### BRIEF
Retype the data below in full, keeping every character as it is.
### INFORMATION PROVIDED ###
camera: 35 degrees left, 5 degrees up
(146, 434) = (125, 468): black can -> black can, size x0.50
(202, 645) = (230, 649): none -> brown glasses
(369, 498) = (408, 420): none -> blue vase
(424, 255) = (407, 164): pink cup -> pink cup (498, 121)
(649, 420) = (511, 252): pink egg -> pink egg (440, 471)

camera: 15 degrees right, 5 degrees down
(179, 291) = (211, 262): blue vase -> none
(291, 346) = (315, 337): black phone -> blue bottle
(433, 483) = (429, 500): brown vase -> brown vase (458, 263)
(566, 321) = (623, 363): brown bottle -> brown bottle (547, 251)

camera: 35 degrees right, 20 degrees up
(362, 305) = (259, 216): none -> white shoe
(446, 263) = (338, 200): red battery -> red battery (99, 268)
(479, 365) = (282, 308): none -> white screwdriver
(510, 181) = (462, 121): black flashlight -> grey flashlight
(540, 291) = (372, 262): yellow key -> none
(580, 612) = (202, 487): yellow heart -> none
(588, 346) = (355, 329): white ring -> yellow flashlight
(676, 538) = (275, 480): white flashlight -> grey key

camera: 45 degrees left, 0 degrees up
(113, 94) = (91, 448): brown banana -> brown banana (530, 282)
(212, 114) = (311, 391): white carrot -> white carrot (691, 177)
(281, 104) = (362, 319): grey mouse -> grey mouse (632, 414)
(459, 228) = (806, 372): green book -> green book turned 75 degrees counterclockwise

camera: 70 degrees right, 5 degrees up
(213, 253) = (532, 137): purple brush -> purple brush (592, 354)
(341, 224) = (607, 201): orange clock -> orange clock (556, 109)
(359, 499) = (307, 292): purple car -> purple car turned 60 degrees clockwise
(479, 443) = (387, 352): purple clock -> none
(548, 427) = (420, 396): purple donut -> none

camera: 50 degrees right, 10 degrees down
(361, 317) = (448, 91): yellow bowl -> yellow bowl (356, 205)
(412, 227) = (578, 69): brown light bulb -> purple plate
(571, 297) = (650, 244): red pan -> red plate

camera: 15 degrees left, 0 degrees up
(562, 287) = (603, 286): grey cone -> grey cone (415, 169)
###
### RESPONSE AREA
camera: 35 degrees left, 5 degrees up
(146, 434) = (125, 468): black can -> black can, size x0.50
(202, 645) = (230, 649): none -> brown glasses
(369, 498) = (408, 420): none -> blue vase
(424, 255) = (407, 164): pink cup -> pink cup (498, 121)
(649, 420) = (511, 252): pink egg -> pink egg (440, 471)

camera: 15 degrees right, 5 degrees down
(179, 291) = (211, 262): blue vase -> none
(291, 346) = (315, 337): black phone -> blue bottle
(433, 483) = (429, 500): brown vase -> brown vase (458, 263)
(566, 321) = (623, 363): brown bottle -> brown bottle (547, 251)

camera: 35 degrees right, 20 degrees up
(362, 305) = (259, 216): none -> white shoe
(446, 263) = (338, 200): red battery -> red battery (99, 268)
(479, 365) = (282, 308): none -> white screwdriver
(510, 181) = (462, 121): black flashlight -> grey flashlight
(540, 291) = (372, 262): yellow key -> none
(580, 612) = (202, 487): yellow heart -> none
(588, 346) = (355, 329): white ring -> yellow flashlight
(676, 538) = (275, 480): white flashlight -> grey key

camera: 45 degrees left, 0 degrees up
(113, 94) = (91, 448): brown banana -> brown banana (530, 282)
(212, 114) = (311, 391): white carrot -> white carrot (691, 177)
(281, 104) = (362, 319): grey mouse -> grey mouse (632, 414)
(459, 228) = (806, 372): green book -> green book turned 75 degrees counterclockwise

camera: 70 degrees right, 5 degrees up
(213, 253) = (532, 137): purple brush -> purple brush (592, 354)
(341, 224) = (607, 201): orange clock -> orange clock (556, 109)
(359, 499) = (307, 292): purple car -> purple car turned 60 degrees clockwise
(479, 443) = (387, 352): purple clock -> none
(548, 427) = (420, 396): purple donut -> none

camera: 50 degrees right, 10 degrees down
(361, 317) = (448, 91): yellow bowl -> yellow bowl (356, 205)
(412, 227) = (578, 69): brown light bulb -> purple plate
(571, 297) = (650, 244): red pan -> red plate

camera: 15 degrees left, 0 degrees up
(562, 287) = (603, 286): grey cone -> grey cone (415, 169)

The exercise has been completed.